(Scene image comparisons)
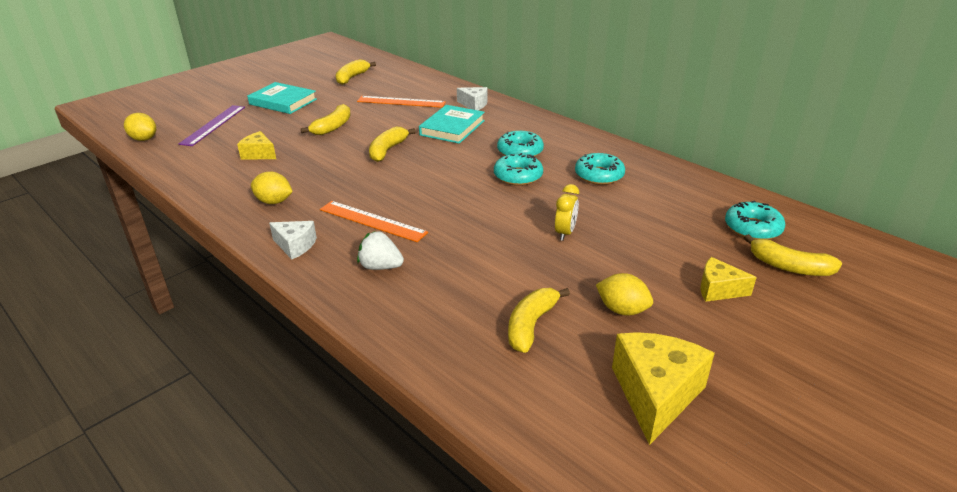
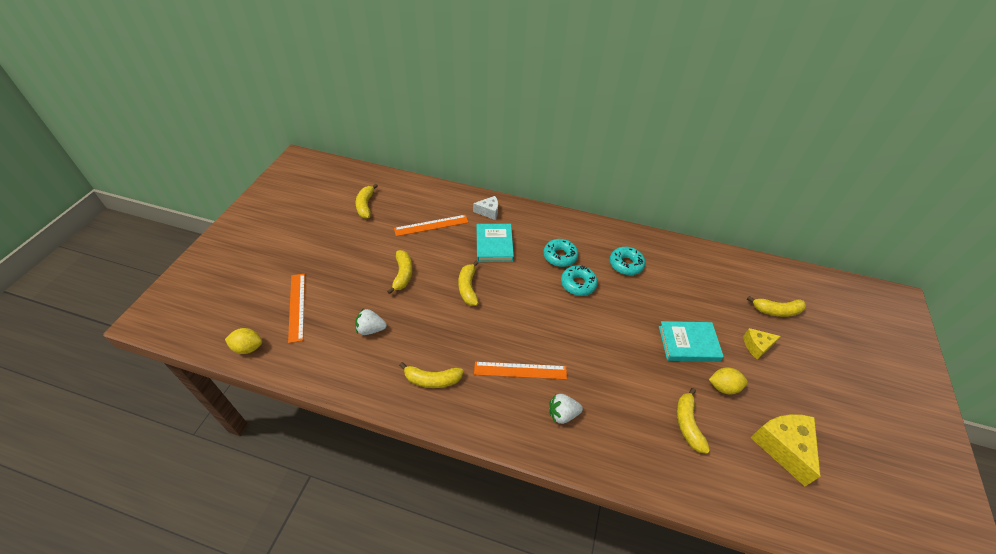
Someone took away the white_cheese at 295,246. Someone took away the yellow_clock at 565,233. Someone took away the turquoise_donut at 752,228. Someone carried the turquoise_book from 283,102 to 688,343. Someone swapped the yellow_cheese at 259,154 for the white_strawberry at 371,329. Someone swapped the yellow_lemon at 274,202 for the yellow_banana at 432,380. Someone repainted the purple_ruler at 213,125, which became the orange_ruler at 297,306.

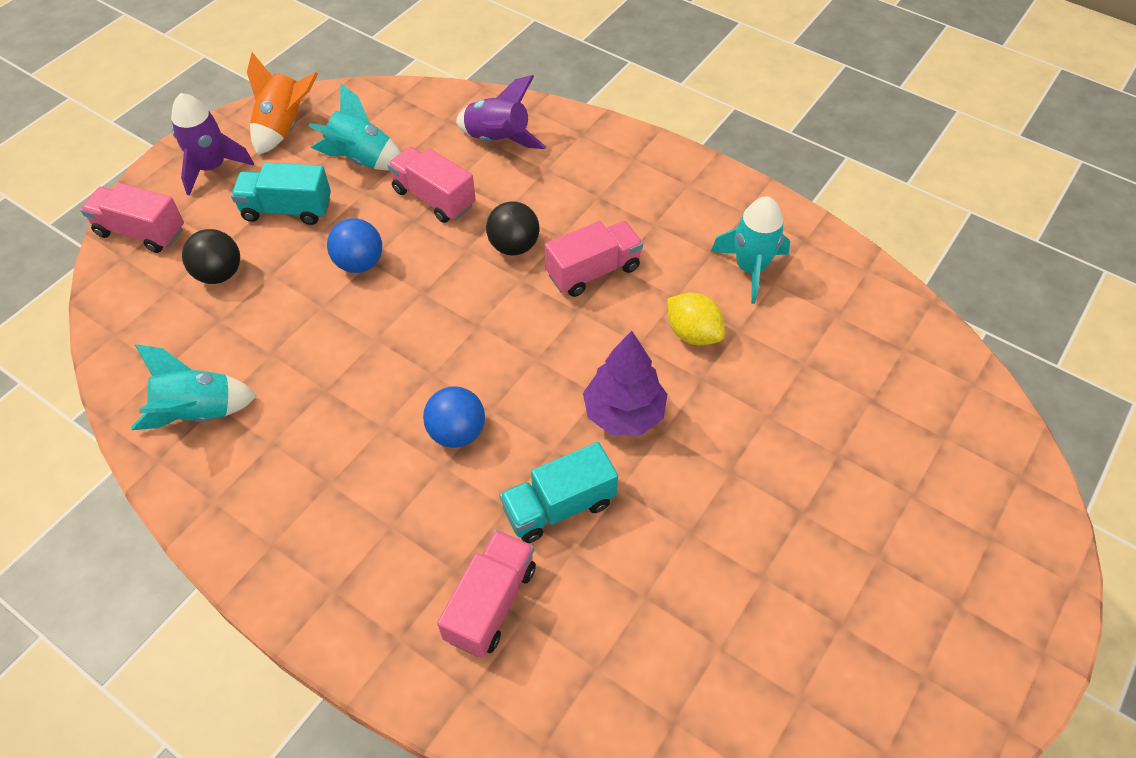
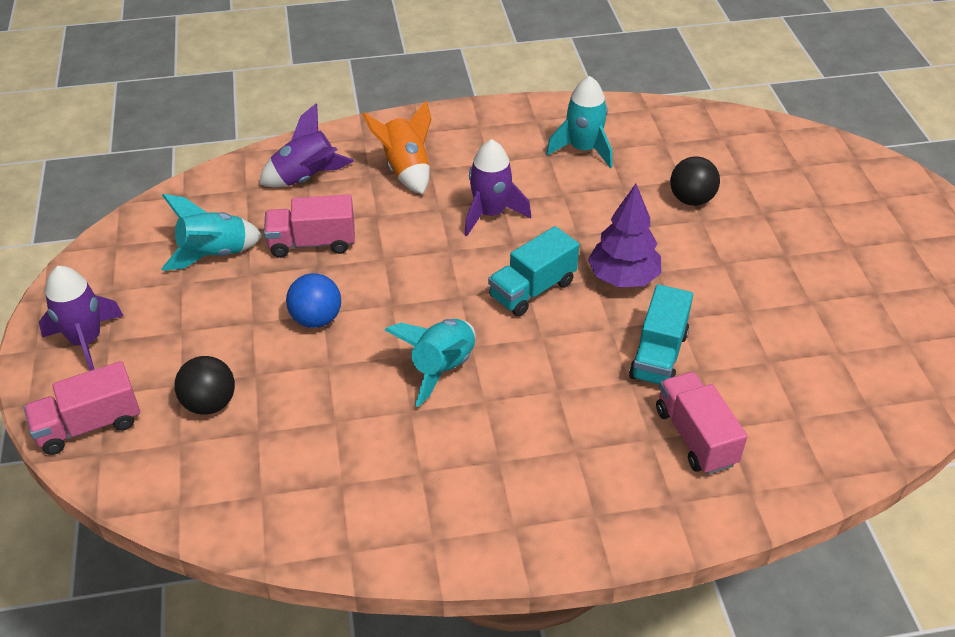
Someone took away the blue_ball at 457,432. Someone took away the yellow_lemon at 692,333. Someone carried the turquoise_rocket from 198,412 to 442,368. Someone carried the turquoise_truck from 287,209 to 532,289. Someone carried the orange_rocket from 284,127 to 406,170. Someone carried the black_ball from 514,246 to 691,199. Someone swapped the pink_truck at 593,271 for the purple_rocket at 490,214.

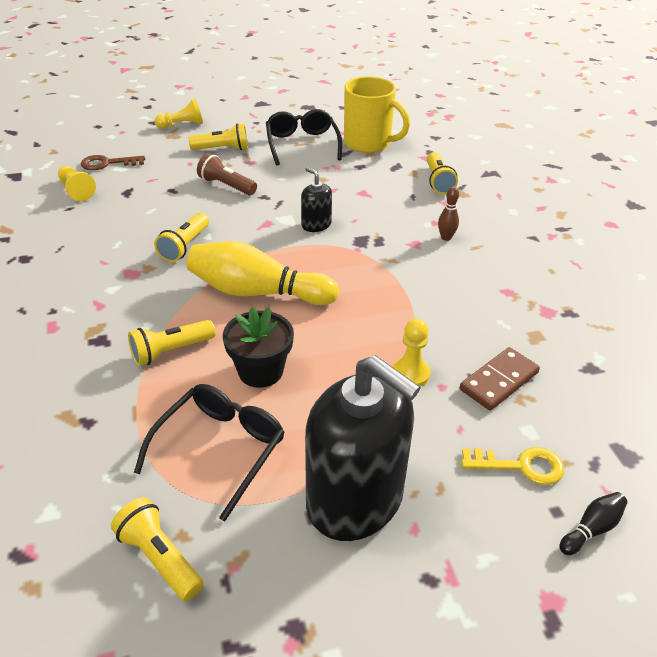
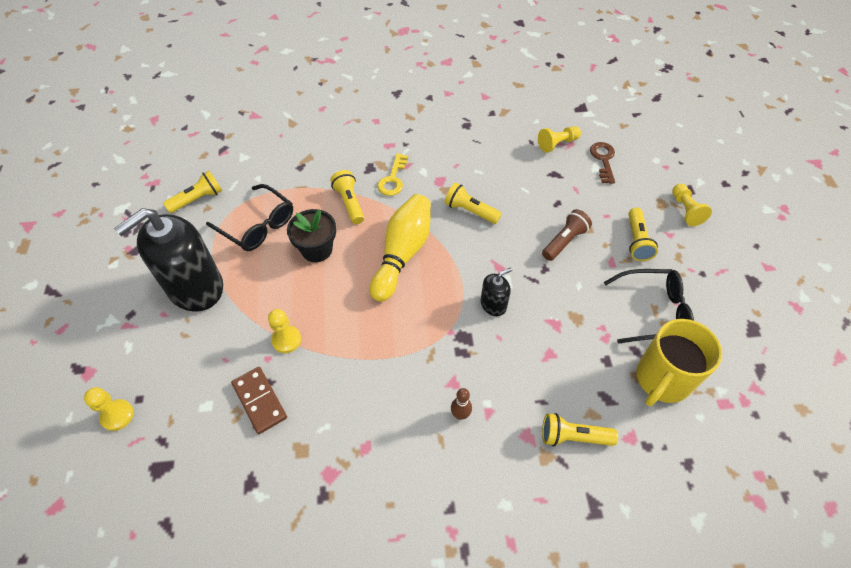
Someone carried the yellow_key from 520,466 to 393,179. Someone swapped the black_bowling_pin at 591,529 for the yellow_pawn at 117,415.

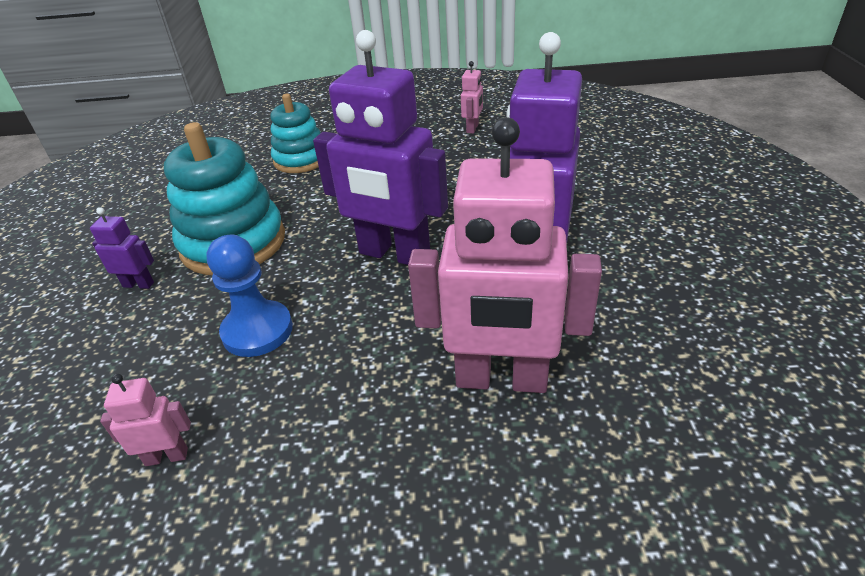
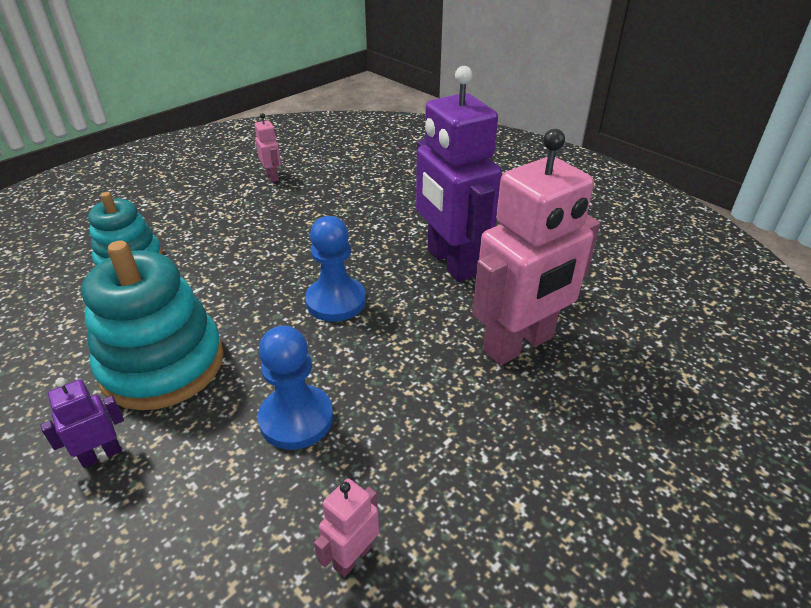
Someone swapped the purple_robot at 394,254 for the blue_pawn at 336,301.

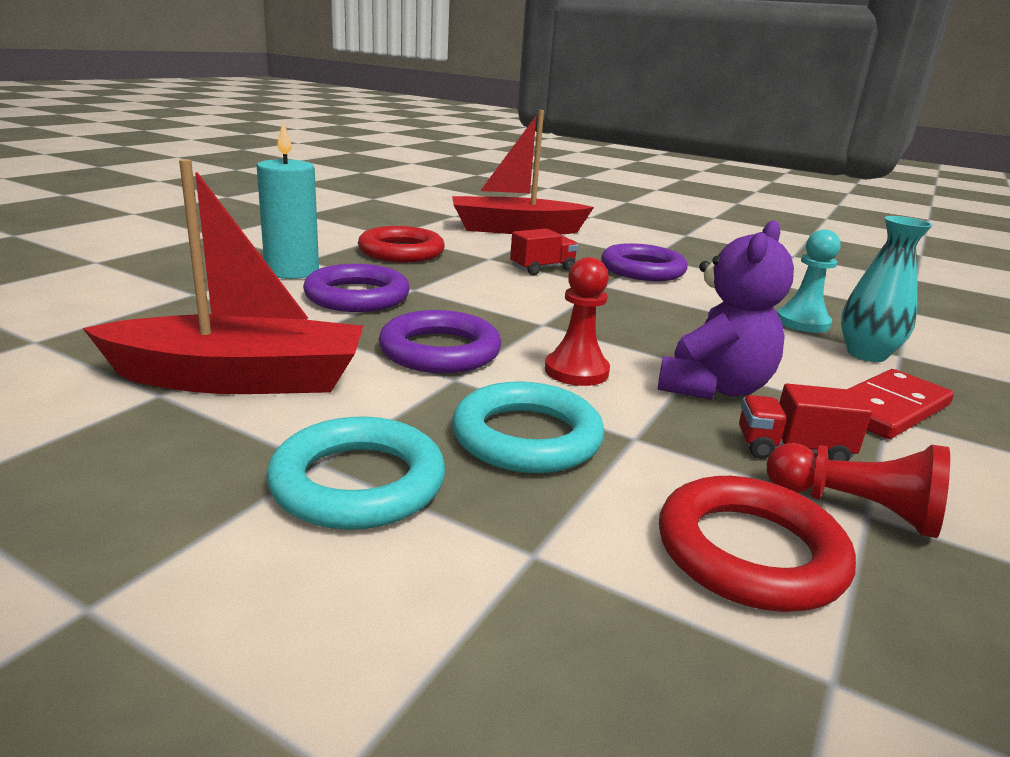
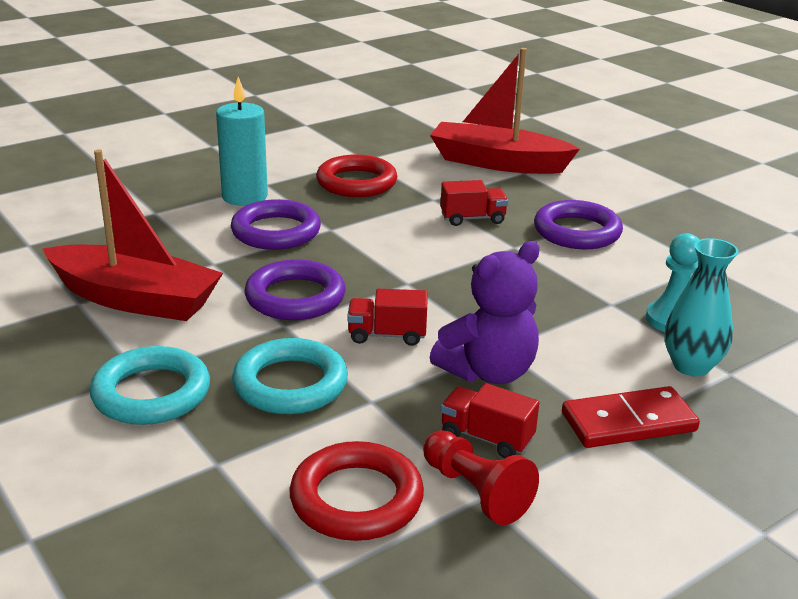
Someone swapped the red_pawn at 576,371 for the red_truck at 387,335.

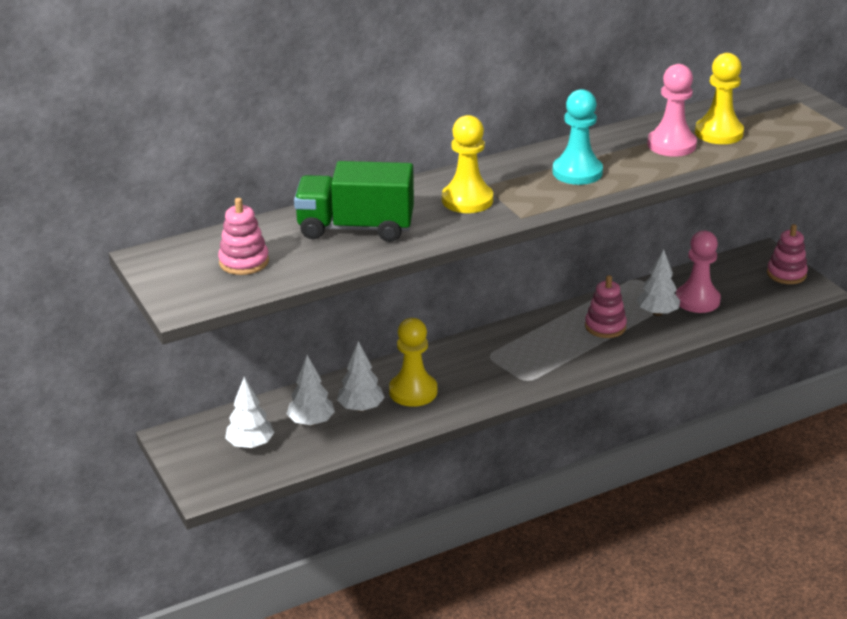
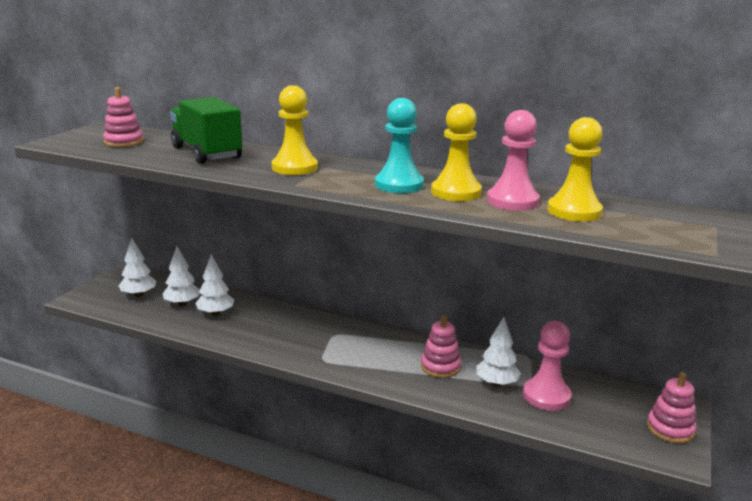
Someone carried the yellow_pawn from 413,391 to 456,192.

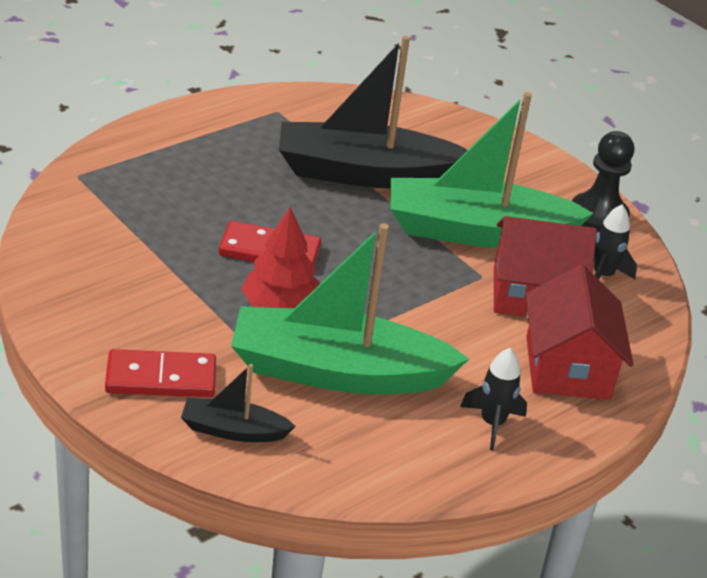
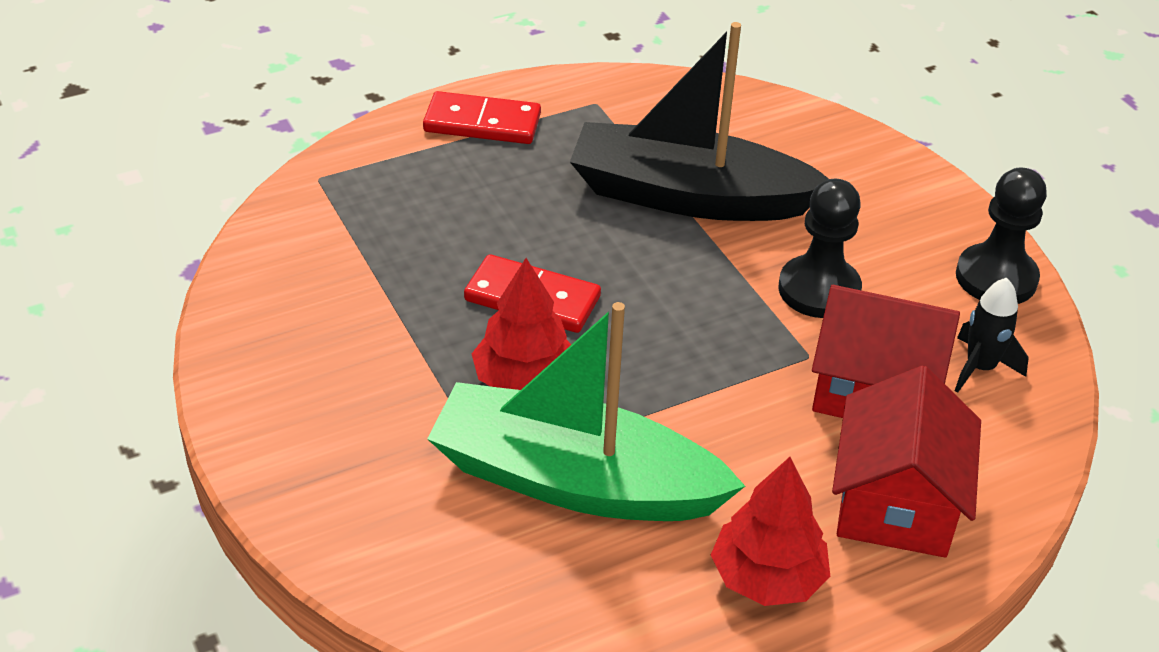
Someone took away the black_boat at 233,430. Someone carried the red_domino from 161,378 to 482,123. Someone swapped the green_boat at 477,231 for the black_pawn at 819,290. Someone swapped the black_rocket at 492,423 for the red_tree at 767,578.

Exercise details:
Exclude the images and copy every record above exactly.

Exercise result:
Someone took away the white_cheese at 295,246. Someone took away the yellow_clock at 565,233. Someone took away the turquoise_donut at 752,228. Someone carried the turquoise_book from 283,102 to 688,343. Someone swapped the yellow_cheese at 259,154 for the white_strawberry at 371,329. Someone swapped the yellow_lemon at 274,202 for the yellow_banana at 432,380. Someone repainted the purple_ruler at 213,125, which became the orange_ruler at 297,306.

Someone took away the blue_ball at 457,432. Someone took away the yellow_lemon at 692,333. Someone carried the turquoise_rocket from 198,412 to 442,368. Someone carried the turquoise_truck from 287,209 to 532,289. Someone carried the orange_rocket from 284,127 to 406,170. Someone carried the black_ball from 514,246 to 691,199. Someone swapped the pink_truck at 593,271 for the purple_rocket at 490,214.

Someone carried the yellow_key from 520,466 to 393,179. Someone swapped the black_bowling_pin at 591,529 for the yellow_pawn at 117,415.

Someone swapped the purple_robot at 394,254 for the blue_pawn at 336,301.

Someone swapped the red_pawn at 576,371 for the red_truck at 387,335.

Someone carried the yellow_pawn from 413,391 to 456,192.

Someone took away the black_boat at 233,430. Someone carried the red_domino from 161,378 to 482,123. Someone swapped the green_boat at 477,231 for the black_pawn at 819,290. Someone swapped the black_rocket at 492,423 for the red_tree at 767,578.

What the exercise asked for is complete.